▸ What is needed
Everything from the line that holds "building: [122,406,214,495] -> none" through the end of the records below is to be transcribed exactly, except the pictures.

..........

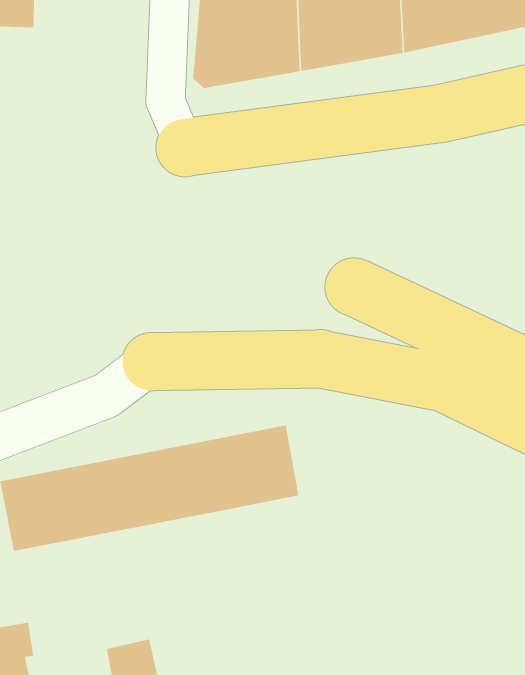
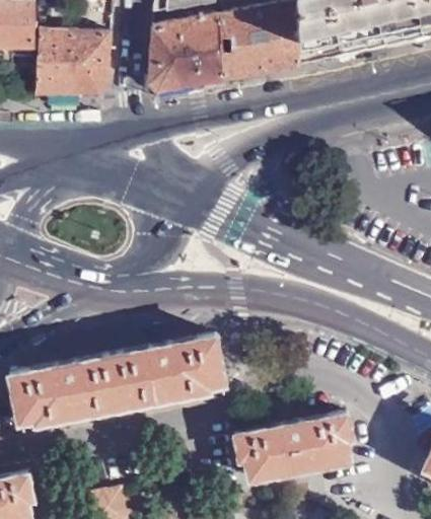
building: none -> [35,34,112,95]
building: none -> [233,416,351,481]

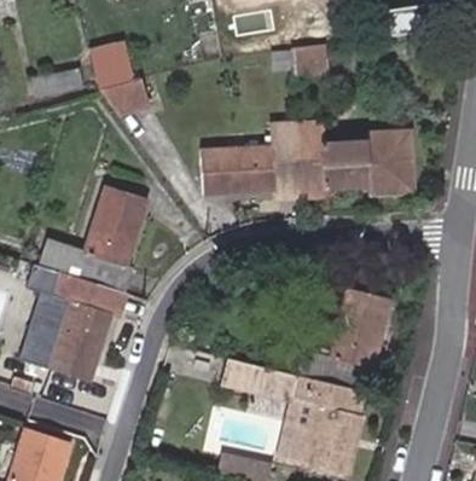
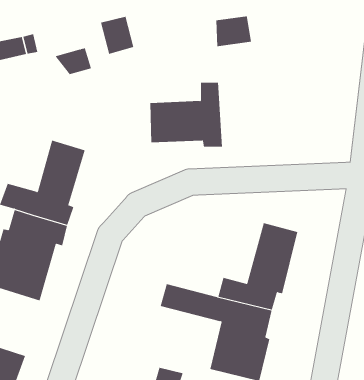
building: [93,47,133,92] -> [100,16,134,55]
building: [295,120,410,198] -> none

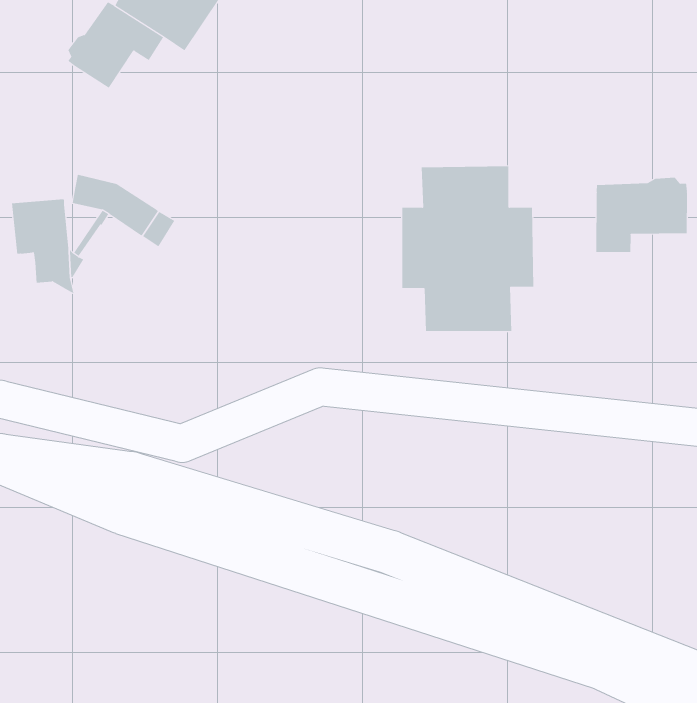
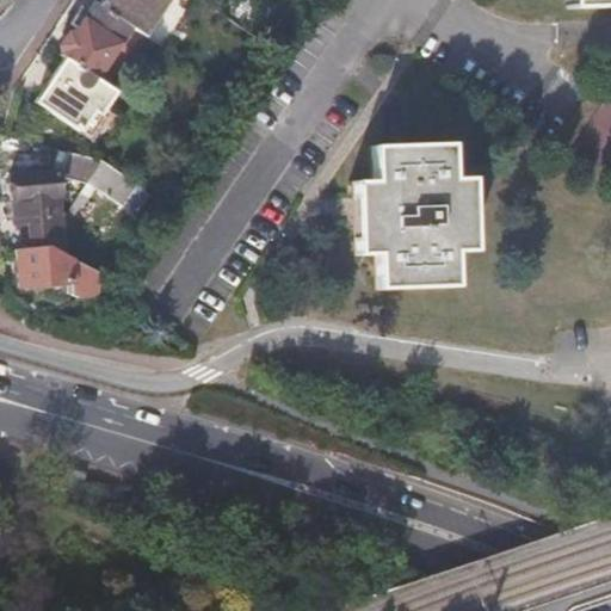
building: none -> [43,57,121,137]
building: [596,177,687,253] -> none
building: none -> [23,243,78,283]

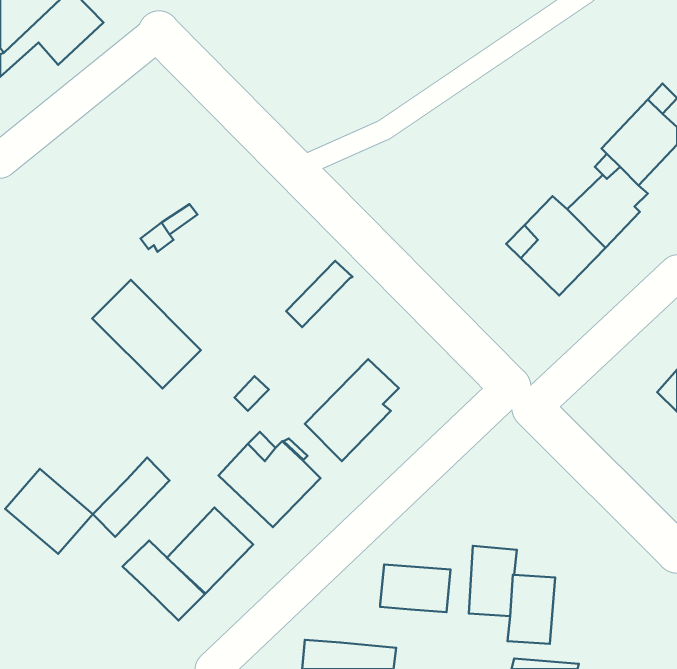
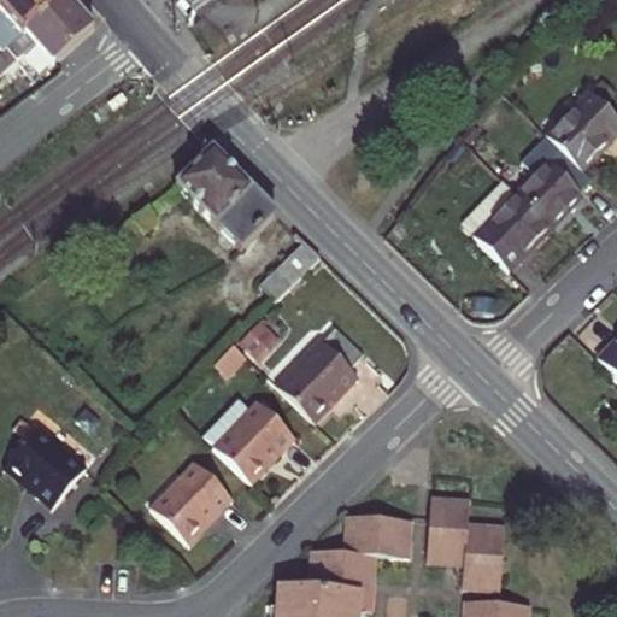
building: [92,280,201,389] -> [177,147,276,246]
building: [93,458,170,537] -> none
building: [123,540,205,620] -> none
building: none -> [310,548,374,590]

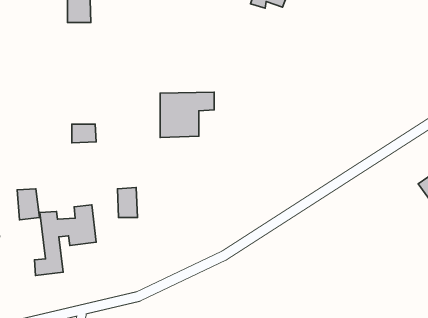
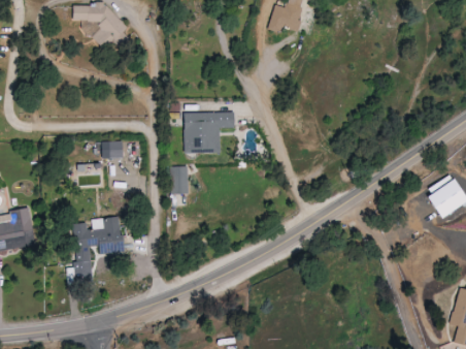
building: [118,188,137,217] -> [170,166,189,194]
building: [17,189,39,220] -> none

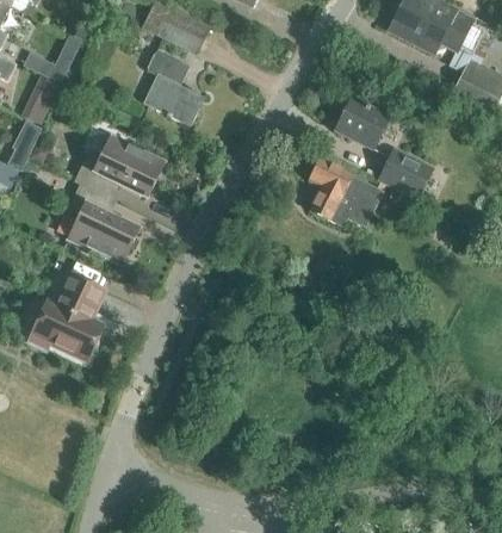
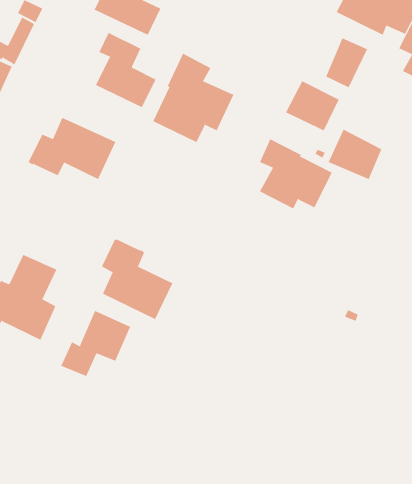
building: none -> [326,38,368,88]
building: none -> [153,53,234,143]
building: [67,180,140,265] -> [101,236,173,320]
building: none -> [61,310,131,377]

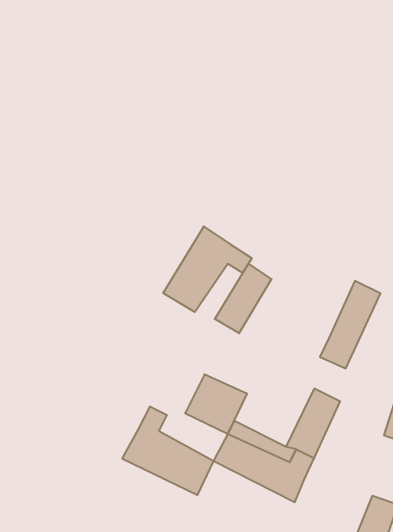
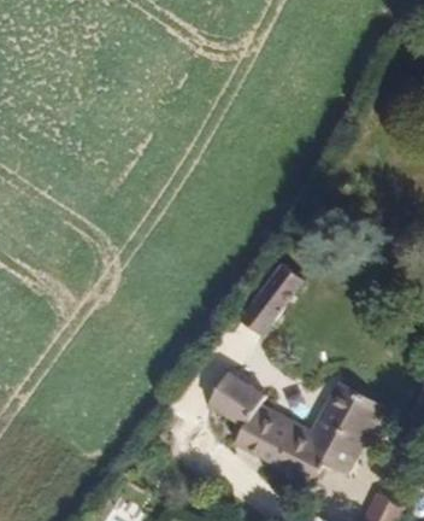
building: [163,226,252,312] -> none
building: [320,281,381,368] -> [319,394,376,476]
building: [122,406,214,495] -> none

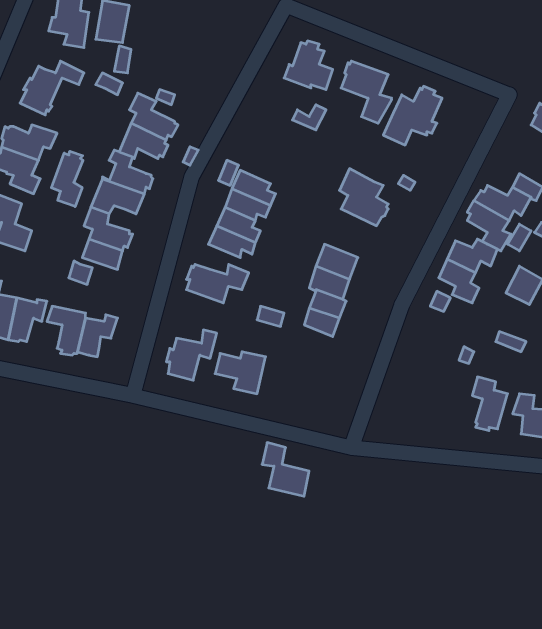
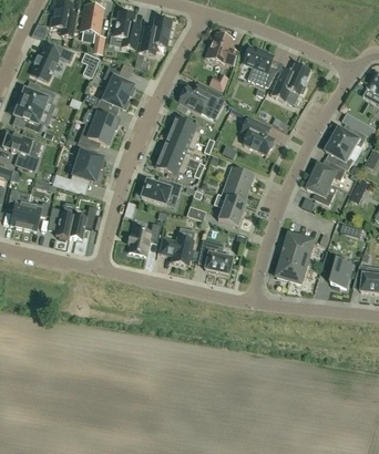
building: none -> [113,10,140,49]
building: none -> [140,18,171,52]
building: none -> [178,82,221,111]
building: [51,151,83,207] -> none
building: none -> [277,233,315,282]
building: [262,443,309,496] -> [201,238,232,274]

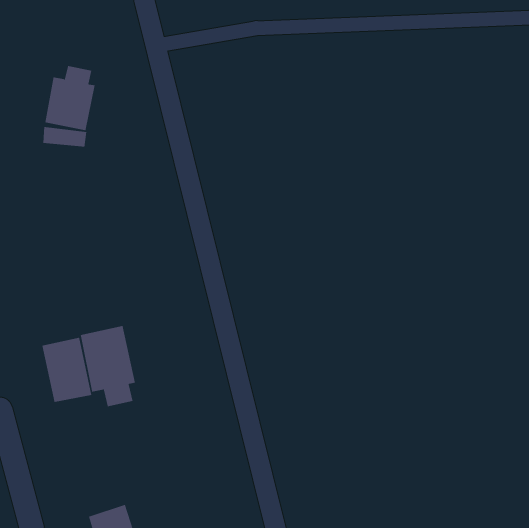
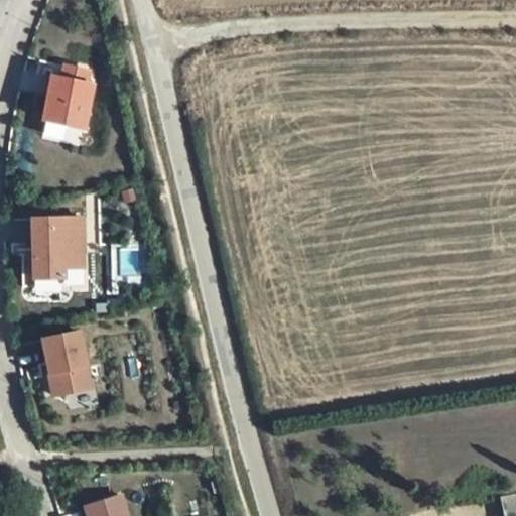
building: none -> [31,216,83,277]
building: [80,325,136,407] -> none

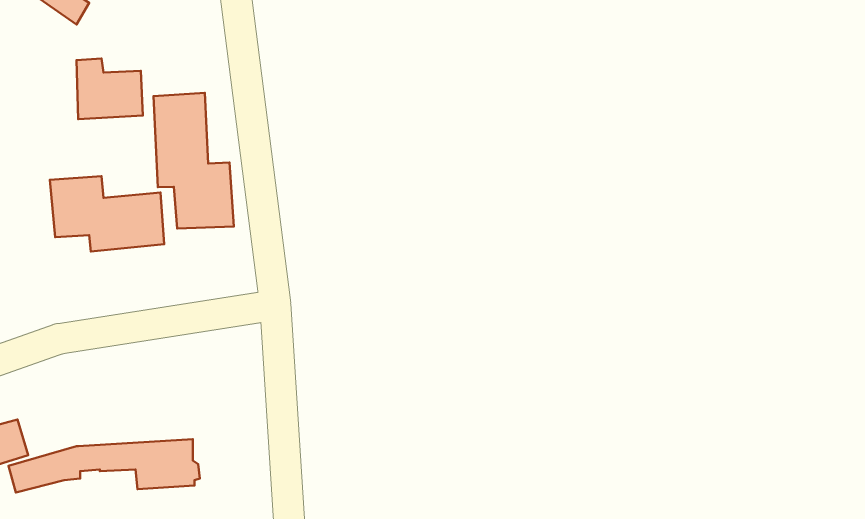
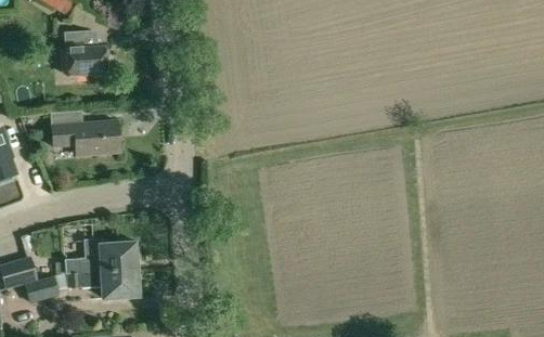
building: [154,93,234,229] -> none
building: none -> [65,239,138,273]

..........

▸ Written answer
building: [122,406,214,495] -> none

building: none -> [113,10,140,49]
building: none -> [140,18,171,52]
building: none -> [178,82,221,111]
building: [51,151,83,207] -> none
building: none -> [277,233,315,282]
building: [262,443,309,496] -> [201,238,232,274]

building: none -> [31,216,83,277]
building: [80,325,136,407] -> none

building: [154,93,234,229] -> none
building: none -> [65,239,138,273]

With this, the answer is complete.